(Object state comparisons)
··········

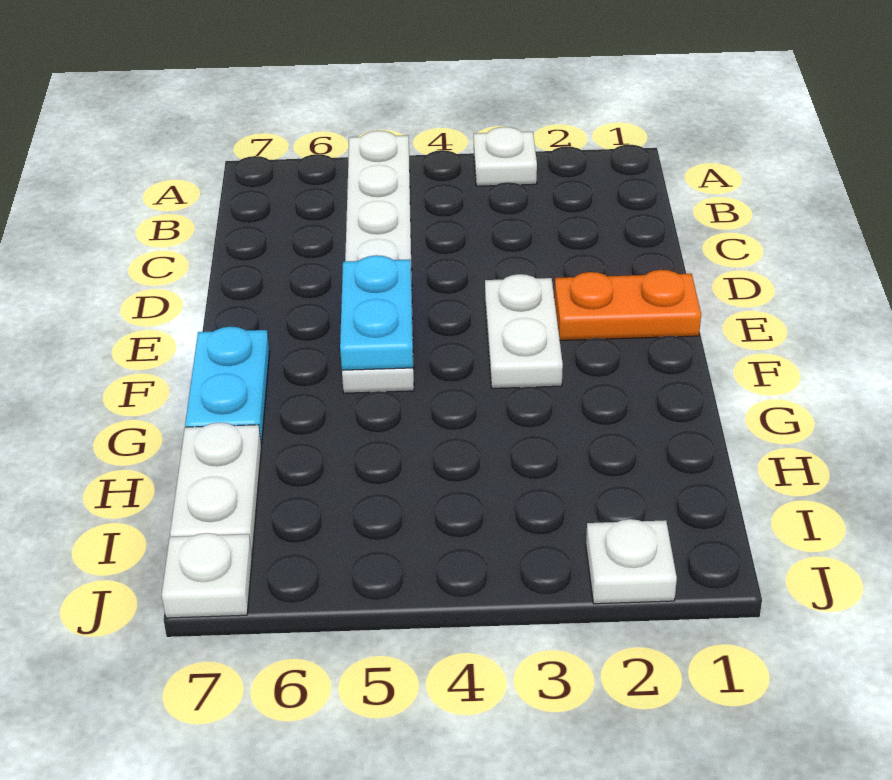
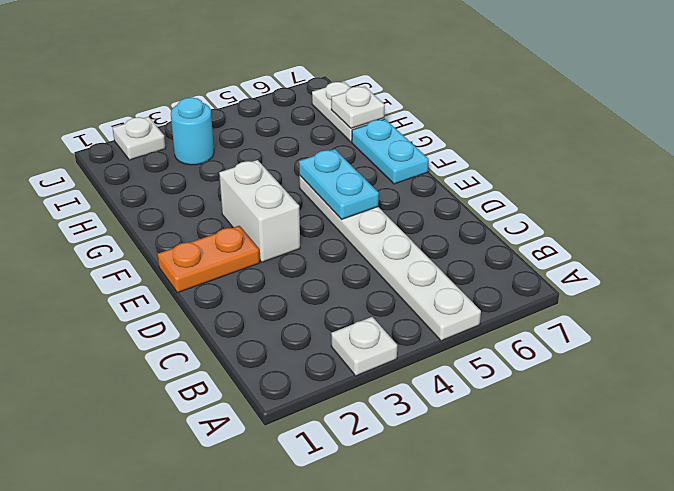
white plate E3:F3 level 1 -> white brick E3:F3 level 1
none -> cyan round brick I3 level 1
white plate J7 level 1 -> white plate H7 level 2

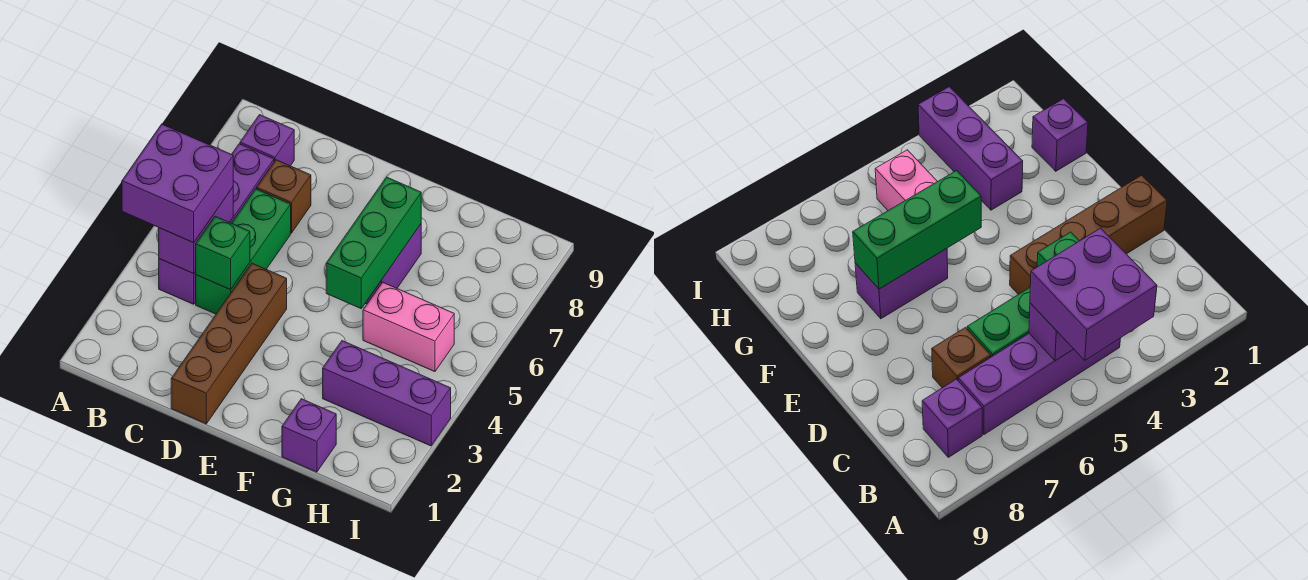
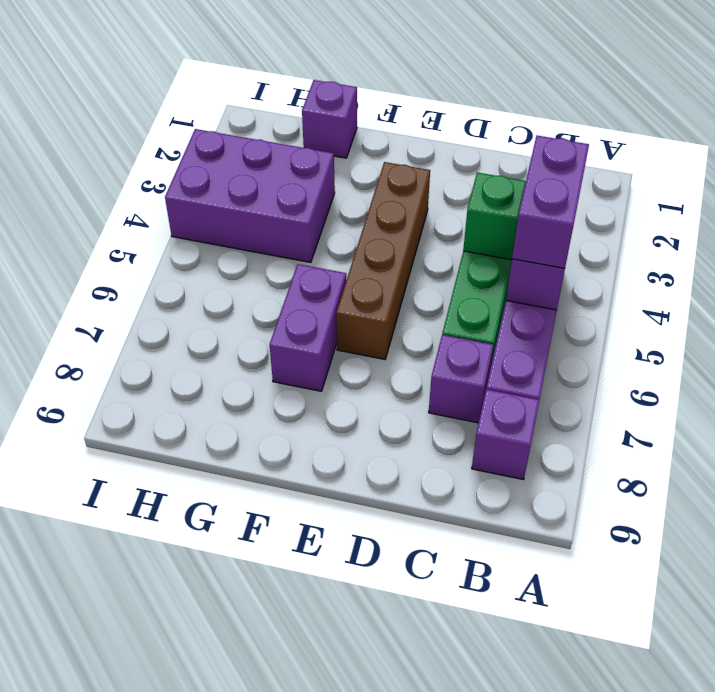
purple brick A4:B5 level 3 -> purple brick B4:B5 level 3
brown brick C7 level 1 -> purple brick C7 level 1
brown brick D1:D4 level 1 -> brown brick E3:E6 level 1
green brick F5:F7 level 2 -> none
purple brick G3:I3 level 1 -> purple brick G3:I4 level 1
pink brick G5:H5 level 1 -> none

··········

→ What you need to do:
Go through the entries and copy each line holding the string "white".

→ Response for this exercise:
white plate E3:F3 level 1 -> white brick E3:F3 level 1
white plate J7 level 1 -> white plate H7 level 2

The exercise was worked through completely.